▶ Task inputs
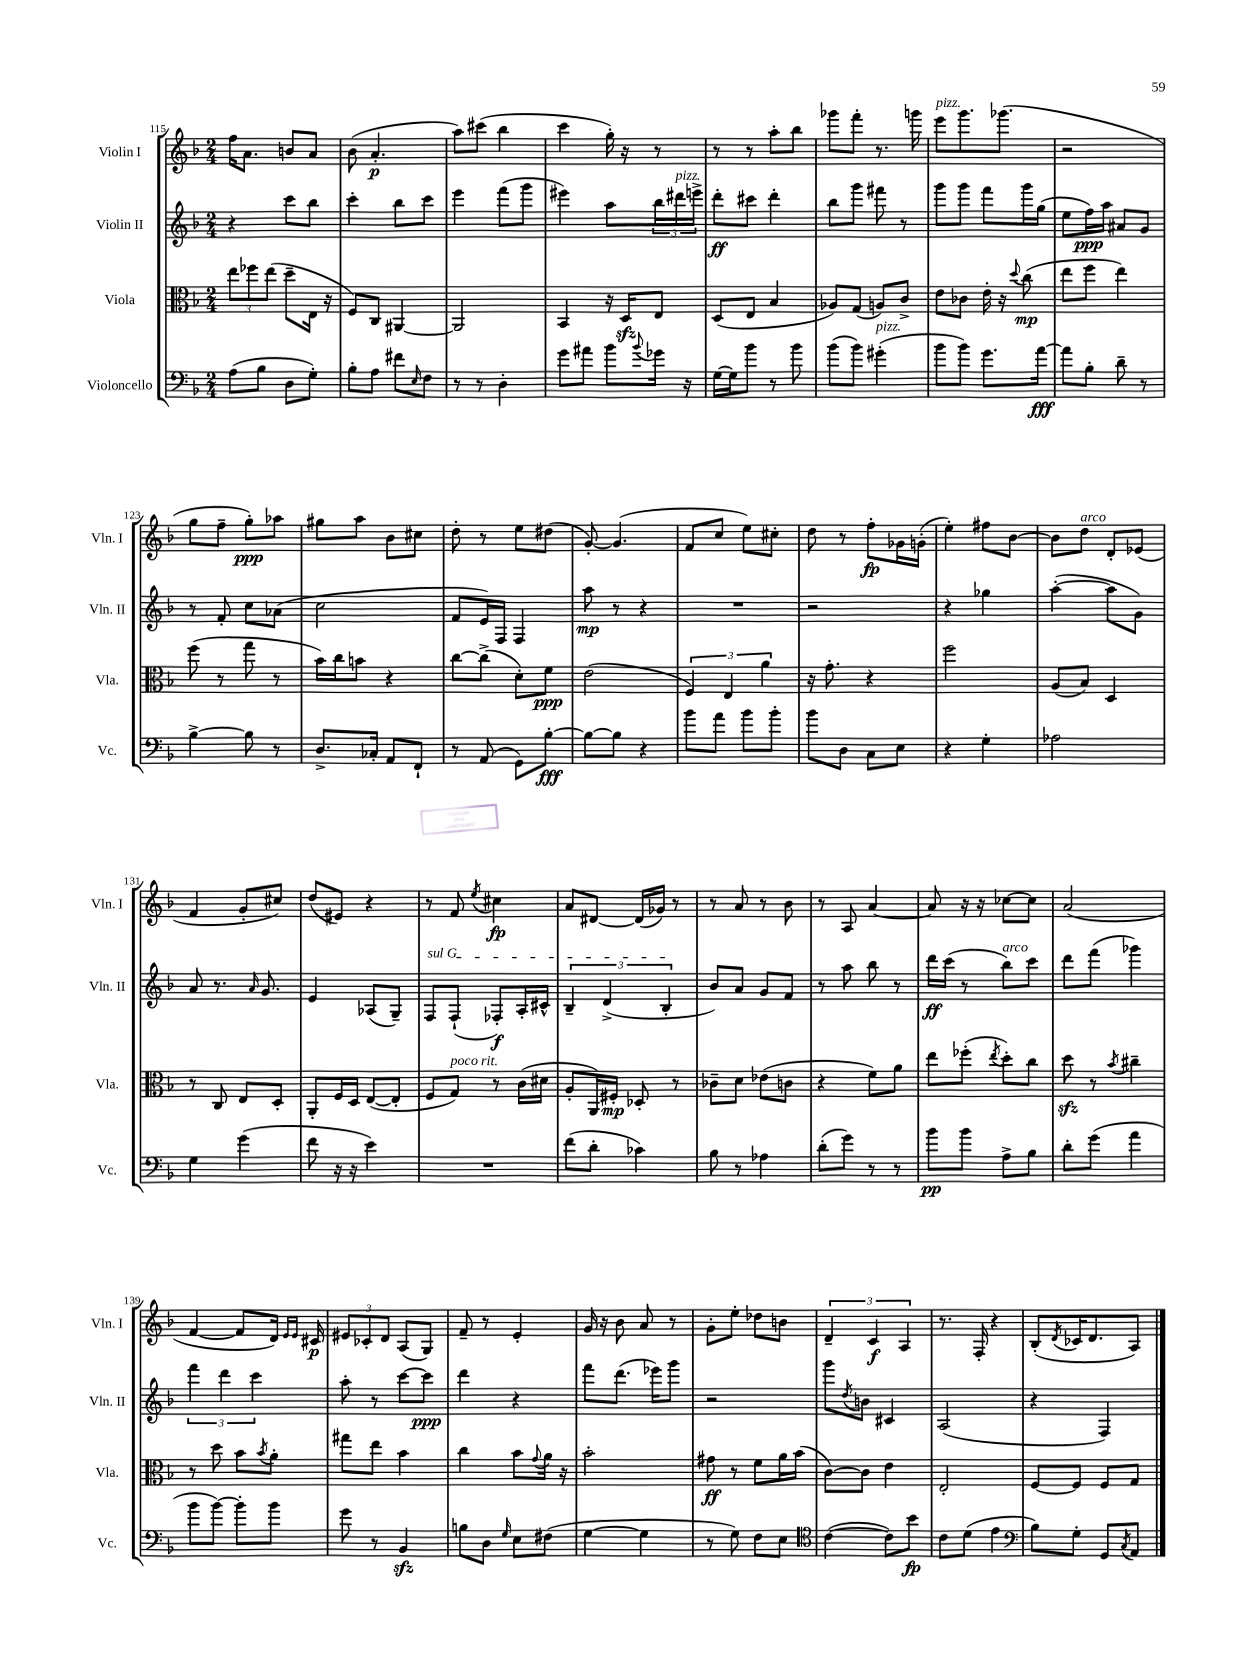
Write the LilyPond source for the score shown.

<<
\new StaffGroup <<
\new Staff = "s0" \with { instrumentName = "Violin I" shortInstrumentName = "Vln. I" } {
    \clef treble \key f \major \numericTimeSignature \time 2/4
    f''16 a'8. b'8 a'8 |
    bes'8( a'4.-.\p |
    a''8) cis'''8( bes''4 |
    c'''4 g''16-.) r16 r8 |
    r8 r8 a''8-. bes''8 |
    ges'''8 f'''8-. r8. g'''16 |
    e'''8^\markup { \italic "pizz." } g'''8. ges'''8.( |
    r2 |
    g''8 f''8-- g''8-.\ppp) aes''8 |
    gis''8 a''8 bes'8 cis''8 |
    d''8-. r8 e''8 dis''8( |
    g'8~-.) g'4.( |
    f'8 c''8 e''8) cis''8-. |
    d''8 r8 f''8-.\fp ges'16 g'16-.( |
    e''4-.) fis''8 bes'8~ |
    bes'8 d''8^\markup { \italic "arco" } d'8-. ees'8( |
    f'4 g'8-. cis''8) |
    d''8( eis'8) r4 |
    r8 f'8 \acciaccatura { e''8 } cis''4\fp |
    a'8 dis'8~ dis'16( ges'16) r8 |
    r8 a'8 r8 bes'8 |
    r8 a8 a'4~ |
    a'8 r16 r16 ces''8~ ces''8 |
    a'2( |
    f'4~ f'8 d'16) \grace { e'16 e'16 } cis'16\p |
    \tuplet 3/2 { eis'8 ces'8-. d'8 } a8( g8) |
    f'8-- r8 e'4-. |
    g'16 r16 bes'8 a'8 r8 |
    g'8-. e''8-. des''8 b'8 |
    \tuplet 3/2 { d'4-- c'4\f a4 } |
    r8. f16-. r4 |
    bes8-.( \acciaccatura { d'8 } ces'16 d'8. a8) \bar "|." |
}
\new Staff = "s1" \with { instrumentName = "Violin II" shortInstrumentName = "Vln. II" } {
    \clef treble \key f \major \numericTimeSignature \time 2/4
    r4 c'''8 bes''8 |
    c'''4-. bes''8 c'''8 |
    e'''4 f'''8( g'''8 |
    eis'''4) a''8 \tuplet 3/2 { bes''16 dis'''16^\markup { \italic "pizz." } e'''16-> } |
    d'''8-.\ff cis'''8 d'''4-. |
    bes''8 g'''8 fis'''8 r8 |
    g'''8 g'''8 f'''8 g'''16 g''16( |
    e''8 f''16\ppp) a''16 ais'8 g'8 |
    r8 f'8-. c''8 aes'8( |
    c''2 |
    f'8 e'16) f16 f4 |
    a''8\mp r8 r4 |
    R2 |
    r2 |
    r4 ges''4 |
    a''4~-.( a''8 g'8) |
    a'8 r8. \grace { a'16 } g'8. |
    e'4 aes8( g8--) |
    \once \override TextSpanner.bound-details.left.text = \markup { \italic "sul G" } f8\startTextSpan f8-!( fes8-.\f) a16-. cis'16-^ |
    \tuplet 3/2 { bes4-- d'4->( bes4-.\stopTextSpan } |
    bes'8) a'8 g'8 f'8 |
    r8 a''8 bes''8 r8 |
    d'''16\ff c'''16( r8 bes''8^\markup { \italic "arco" }) c'''8 |
    d'''8 f'''8( ges'''4) |
    \tuplet 3/2 { f'''4 d'''4 c'''4 } |
    a''8-. r8 c'''8~ c'''8\ppp |
    d'''4 r4 |
    f'''8 d'''8.( ees'''16) g'''8 |
    r2 |
    g'''8 \acciaccatura { d''8 } b'8 cis'4 |
    a2( |
    r4 f4) \bar "|." |
}
\new Staff = "s2" \with { instrumentName = "Viola" shortInstrumentName = "Vla." } {
    \clef alto \key f \major \numericTimeSignature \time 2/4
    \tuplet 3/2 { e''8 fes''8 e''8( } d''8-- e16 r16 |
    f8) c8 ais,4~ |
    ais,2 |
    bes,4 r16 d16\sfz e8 |
    d8( e8 bes4 |
    aes8) g8( a8) c'8-> |
    e'8 ces'8 e'16-. r16 \appoggiatura { d''8 } c''8\mp( |
    e''8 f''8 e''4) |
    f''8( r8 g''8 r8 |
    bes'16) c''16 b'8 r4 |
    c''8~ c''8->( d'8-.) f'8\ppp |
    e'2( |
    \tuplet 3/2 { f4) e4 a'4 } |
    r16 g'8.-. r4 |
    f''2 |
    a8( bes8) d4 |
    r8 c8 e8 d8-. |
    a,8-. f16 d16 e8~( e8-. |
    f8 g8^\markup { \italic "poco rit." }) r8 c'16( dis'16 |
    a8-. a,16) fis16-.\mp des8-. r8 |
    ces'8-- d'8 ees'8( c'8 |
    r4 f'8) a'8 |
    e''8 fes''8-.( \acciaccatura { e''8 } d''8-.) c''8 |
    d''8\sfz r8 \acciaccatura { bes'8 } cis''4-- |
    r8 d''8 bes'8 \acciaccatura { bes'8 } a'8-. |
    gis''8 e''8 bes'4 |
    c''4 bes'8 \appoggiatura { g'8 } a'16 r16 |
    bes'2-. |
    gis'8\ff r8 f'8 a'16 bes'16( |
    c'8~) c'8 e'4 |
    e2-. |
    f8~ f8 f8 g8 \bar "|." |
}
\new Staff = "s3" \with { instrumentName = "Violoncello" shortInstrumentName = "Vc." } {
    \clef bass \key f \major \numericTimeSignature \time 2/4
    a8( bes8 d8 g8-.) |
    bes8-. a8 fis'8 \grace { e16 } f8 |
    r8 r8 d4-. |
    g'8 ais'8 bes'8 \appoggiatura { bes'8 } ges'16 r16 |
    g16~ g16 bes'8 r8 bes'8 |
    bes'8( bes'8) gis'4-.^\markup { \italic "pizz." }( |
    bes'8 bes'8) g'8. a'16~\fff |
    a'8 bes8-. d'8-- r8 |
    bes4~-> bes8 r8 |
    d8.-> ces16-. a,8 f,8-! |
    r8 a,8( g,8) bes8~-.\fff |
    bes8~ bes8 r4 |
    bes'8 a'8 bes'8 bes'8-. |
    bes'8 d8 c8 e8 |
    r4 g4-. |
    aes2 |
    g4 g'4( |
    f'8 r16 r16 e'4) |
    R2 |
    f'8( d'8-. ces'4) |
    bes8 r8 aes4 |
    d'8-.( g'8) r8 r8 |
    bes'8\pp bes'8 a8-> bes8 |
    d'8-. g'8( a'4 |
    bes'8 bes'8~) bes'8-. bes'8 |
    g'8 r8 bes,4\sfz |
    b8 d8 \grace { g16 } e8 fis8( |
    g4~ g4 |
    r8 g8) f8 e8 |
    \clef tenor c'4~( c'8) bes'8\fp |
    c'8 d'8( e'4 |
    \clef bass bes8) g8-. g,8 \acciaccatura { c8 } a,8 \bar "|." |
}
>>
>>
\layout { \context { \Score currentBarNumber = #115 } }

▶ Short problem
Return every line of the records above that contains the string "pizz", reproducing each line in full.

▶ Result
    e'''8^\markup { \italic "pizz." } g'''8. ges'''8.( |
    eis'''4) a''8 \tuplet 3/2 { bes''16 dis'''16^\markup { \italic "pizz." } e'''16-> } |
    bes'8( bes'8) gis'4-.^\markup { \italic "pizz." }( |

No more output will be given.